Problem:
Down to the last line, restate the material below exactly.

*** Block opens ***

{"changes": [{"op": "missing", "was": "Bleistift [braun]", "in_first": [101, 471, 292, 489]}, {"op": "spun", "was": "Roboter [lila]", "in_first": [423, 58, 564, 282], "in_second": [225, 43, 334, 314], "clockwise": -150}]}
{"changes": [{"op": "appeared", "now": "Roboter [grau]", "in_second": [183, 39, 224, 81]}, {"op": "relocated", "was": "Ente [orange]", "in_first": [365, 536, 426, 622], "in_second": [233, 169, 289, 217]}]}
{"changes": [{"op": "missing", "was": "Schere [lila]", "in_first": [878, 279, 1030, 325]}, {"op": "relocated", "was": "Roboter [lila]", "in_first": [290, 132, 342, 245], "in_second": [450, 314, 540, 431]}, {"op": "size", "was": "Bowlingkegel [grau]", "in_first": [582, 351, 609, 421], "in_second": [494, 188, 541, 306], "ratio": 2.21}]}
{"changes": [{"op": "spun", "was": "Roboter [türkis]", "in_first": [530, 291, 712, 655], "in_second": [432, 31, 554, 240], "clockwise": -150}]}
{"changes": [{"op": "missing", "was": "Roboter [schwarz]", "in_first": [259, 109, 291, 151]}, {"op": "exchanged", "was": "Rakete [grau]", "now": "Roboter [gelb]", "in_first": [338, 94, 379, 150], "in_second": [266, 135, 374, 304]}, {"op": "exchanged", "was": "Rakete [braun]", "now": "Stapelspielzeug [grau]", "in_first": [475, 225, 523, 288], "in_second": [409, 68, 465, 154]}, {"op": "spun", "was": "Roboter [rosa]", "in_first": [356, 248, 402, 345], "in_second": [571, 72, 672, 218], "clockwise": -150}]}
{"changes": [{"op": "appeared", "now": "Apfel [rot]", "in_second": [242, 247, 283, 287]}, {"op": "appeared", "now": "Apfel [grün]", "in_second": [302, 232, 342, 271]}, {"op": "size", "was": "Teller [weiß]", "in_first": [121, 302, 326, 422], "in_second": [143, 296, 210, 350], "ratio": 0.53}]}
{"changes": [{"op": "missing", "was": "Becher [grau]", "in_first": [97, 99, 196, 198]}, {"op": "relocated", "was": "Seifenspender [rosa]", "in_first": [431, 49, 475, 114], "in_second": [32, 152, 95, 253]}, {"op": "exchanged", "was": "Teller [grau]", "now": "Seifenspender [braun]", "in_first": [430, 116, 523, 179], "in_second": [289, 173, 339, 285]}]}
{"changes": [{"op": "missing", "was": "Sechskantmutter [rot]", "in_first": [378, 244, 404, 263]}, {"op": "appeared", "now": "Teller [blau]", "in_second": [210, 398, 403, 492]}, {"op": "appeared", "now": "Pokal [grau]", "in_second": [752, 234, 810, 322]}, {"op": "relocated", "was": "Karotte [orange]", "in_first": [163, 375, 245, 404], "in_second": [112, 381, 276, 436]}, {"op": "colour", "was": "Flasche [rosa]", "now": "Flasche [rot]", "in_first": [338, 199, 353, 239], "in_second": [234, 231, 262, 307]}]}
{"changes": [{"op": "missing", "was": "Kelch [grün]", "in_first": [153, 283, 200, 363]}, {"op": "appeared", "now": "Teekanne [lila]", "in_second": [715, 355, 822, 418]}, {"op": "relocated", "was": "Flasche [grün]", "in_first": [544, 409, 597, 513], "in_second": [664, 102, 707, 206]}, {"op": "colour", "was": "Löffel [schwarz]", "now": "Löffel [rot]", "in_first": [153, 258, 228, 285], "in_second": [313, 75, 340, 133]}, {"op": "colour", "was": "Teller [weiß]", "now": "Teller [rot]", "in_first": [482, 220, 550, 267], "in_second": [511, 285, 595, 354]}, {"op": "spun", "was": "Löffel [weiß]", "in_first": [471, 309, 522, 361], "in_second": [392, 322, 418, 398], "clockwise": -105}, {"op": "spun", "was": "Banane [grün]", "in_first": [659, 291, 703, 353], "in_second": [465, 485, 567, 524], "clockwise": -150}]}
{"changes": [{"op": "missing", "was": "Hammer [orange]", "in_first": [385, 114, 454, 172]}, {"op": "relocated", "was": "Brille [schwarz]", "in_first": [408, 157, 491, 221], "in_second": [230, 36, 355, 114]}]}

*** Block closes ***

Exercise response:
{"changes": [{"op": "missing", "was": "Bleistift [braun]", "in_first": [101, 471, 292, 489]}, {"op": "spun", "was": "Roboter [lila]", "in_first": [423, 58, 564, 282], "in_second": [225, 43, 334, 314], "clockwise": -150}]}
{"changes": [{"op": "appeared", "now": "Roboter [grau]", "in_second": [183, 39, 224, 81]}, {"op": "relocated", "was": "Ente [orange]", "in_first": [365, 536, 426, 622], "in_second": [233, 169, 289, 217]}]}
{"changes": [{"op": "missing", "was": "Schere [lila]", "in_first": [878, 279, 1030, 325]}, {"op": "relocated", "was": "Roboter [lila]", "in_first": [290, 132, 342, 245], "in_second": [450, 314, 540, 431]}, {"op": "size", "was": "Bowlingkegel [grau]", "in_first": [582, 351, 609, 421], "in_second": [494, 188, 541, 306], "ratio": 2.21}]}
{"changes": [{"op": "spun", "was": "Roboter [türkis]", "in_first": [530, 291, 712, 655], "in_second": [432, 31, 554, 240], "clockwise": -150}]}
{"changes": [{"op": "missing", "was": "Roboter [schwarz]", "in_first": [259, 109, 291, 151]}, {"op": "exchanged", "was": "Rakete [grau]", "now": "Roboter [gelb]", "in_first": [338, 94, 379, 150], "in_second": [266, 135, 374, 304]}, {"op": "exchanged", "was": "Rakete [braun]", "now": "Stapelspielzeug [grau]", "in_first": [475, 225, 523, 288], "in_second": [409, 68, 465, 154]}, {"op": "spun", "was": "Roboter [rosa]", "in_first": [356, 248, 402, 345], "in_second": [571, 72, 672, 218], "clockwise": -150}]}
{"changes": [{"op": "appeared", "now": "Apfel [rot]", "in_second": [242, 247, 283, 287]}, {"op": "appeared", "now": "Apfel [grün]", "in_second": [302, 232, 342, 271]}, {"op": "size", "was": "Teller [weiß]", "in_first": [121, 302, 326, 422], "in_second": [143, 296, 210, 350], "ratio": 0.53}]}
{"changes": [{"op": "missing", "was": "Becher [grau]", "in_first": [97, 99, 196, 198]}, {"op": "relocated", "was": "Seifenspender [rosa]", "in_first": [431, 49, 475, 114], "in_second": [32, 152, 95, 253]}, {"op": "exchanged", "was": "Teller [grau]", "now": "Seifenspender [braun]", "in_first": [430, 116, 523, 179], "in_second": [289, 173, 339, 285]}]}
{"changes": [{"op": "missing", "was": "Sechskantmutter [rot]", "in_first": [378, 244, 404, 263]}, {"op": "appeared", "now": "Teller [blau]", "in_second": [210, 398, 403, 492]}, {"op": "appeared", "now": "Pokal [grau]", "in_second": [752, 234, 810, 322]}, {"op": "relocated", "was": "Karotte [orange]", "in_first": [163, 375, 245, 404], "in_second": [112, 381, 276, 436]}, {"op": "colour", "was": "Flasche [rosa]", "now": "Flasche [rot]", "in_first": [338, 199, 353, 239], "in_second": [234, 231, 262, 307]}]}
{"changes": [{"op": "missing", "was": "Kelch [grün]", "in_first": [153, 283, 200, 363]}, {"op": "appeared", "now": "Teekanne [lila]", "in_second": [715, 355, 822, 418]}, {"op": "relocated", "was": "Flasche [grün]", "in_first": [544, 409, 597, 513], "in_second": [664, 102, 707, 206]}, {"op": "colour", "was": "Löffel [schwarz]", "now": "Löffel [rot]", "in_first": [153, 258, 228, 285], "in_second": [313, 75, 340, 133]}, {"op": "colour", "was": "Teller [weiß]", "now": "Teller [rot]", "in_first": [482, 220, 550, 267], "in_second": [511, 285, 595, 354]}, {"op": "spun", "was": "Löffel [weiß]", "in_first": [471, 309, 522, 361], "in_second": [392, 322, 418, 398], "clockwise": -105}, {"op": "spun", "was": "Banane [grün]", "in_first": [659, 291, 703, 353], "in_second": [465, 485, 567, 524], "clockwise": -150}]}
{"changes": [{"op": "missing", "was": "Hammer [orange]", "in_first": [385, 114, 454, 172]}, {"op": "relocated", "was": "Brille [schwarz]", "in_first": [408, 157, 491, 221], "in_second": [230, 36, 355, 114]}]}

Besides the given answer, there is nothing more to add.